--- Exercise data ---

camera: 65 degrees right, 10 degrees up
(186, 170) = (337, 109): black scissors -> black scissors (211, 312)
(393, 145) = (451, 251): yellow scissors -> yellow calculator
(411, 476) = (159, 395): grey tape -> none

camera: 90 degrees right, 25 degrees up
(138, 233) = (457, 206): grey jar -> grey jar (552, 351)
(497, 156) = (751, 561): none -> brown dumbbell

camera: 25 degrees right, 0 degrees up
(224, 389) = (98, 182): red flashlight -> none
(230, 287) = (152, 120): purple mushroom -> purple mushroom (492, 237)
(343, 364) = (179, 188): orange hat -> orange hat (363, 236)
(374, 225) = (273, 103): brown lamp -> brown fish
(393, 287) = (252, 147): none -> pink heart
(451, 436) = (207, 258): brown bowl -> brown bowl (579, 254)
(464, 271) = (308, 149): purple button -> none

---

● **How to complete this task**
Could you reproduce every record exactly as shown above?

● **Solution to the problem**
camera: 65 degrees right, 10 degrees up
(186, 170) = (337, 109): black scissors -> black scissors (211, 312)
(393, 145) = (451, 251): yellow scissors -> yellow calculator
(411, 476) = (159, 395): grey tape -> none

camera: 90 degrees right, 25 degrees up
(138, 233) = (457, 206): grey jar -> grey jar (552, 351)
(497, 156) = (751, 561): none -> brown dumbbell

camera: 25 degrees right, 0 degrees up
(224, 389) = (98, 182): red flashlight -> none
(230, 287) = (152, 120): purple mushroom -> purple mushroom (492, 237)
(343, 364) = (179, 188): orange hat -> orange hat (363, 236)
(374, 225) = (273, 103): brown lamp -> brown fish
(393, 287) = (252, 147): none -> pink heart
(451, 436) = (207, 258): brown bowl -> brown bowl (579, 254)
(464, 271) = (308, 149): purple button -> none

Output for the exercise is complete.